● Work task
When you copy the entries, match them exactly and omit the pictures.

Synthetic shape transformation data
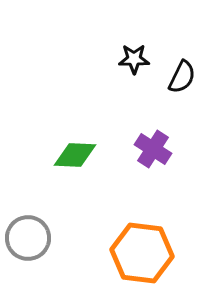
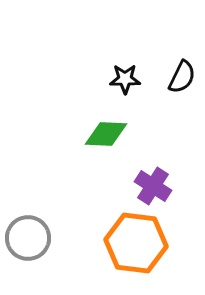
black star: moved 9 px left, 20 px down
purple cross: moved 37 px down
green diamond: moved 31 px right, 21 px up
orange hexagon: moved 6 px left, 10 px up
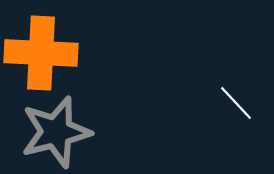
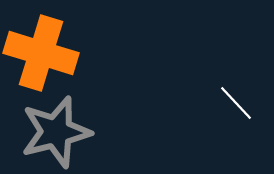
orange cross: rotated 14 degrees clockwise
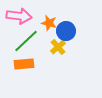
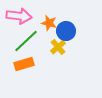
orange rectangle: rotated 12 degrees counterclockwise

● Task output
black star: moved 9 px left, 20 px down
purple cross: moved 37 px down
green diamond: moved 31 px right, 21 px up
orange hexagon: moved 6 px left, 10 px up
orange cross: rotated 14 degrees clockwise
orange rectangle: rotated 12 degrees counterclockwise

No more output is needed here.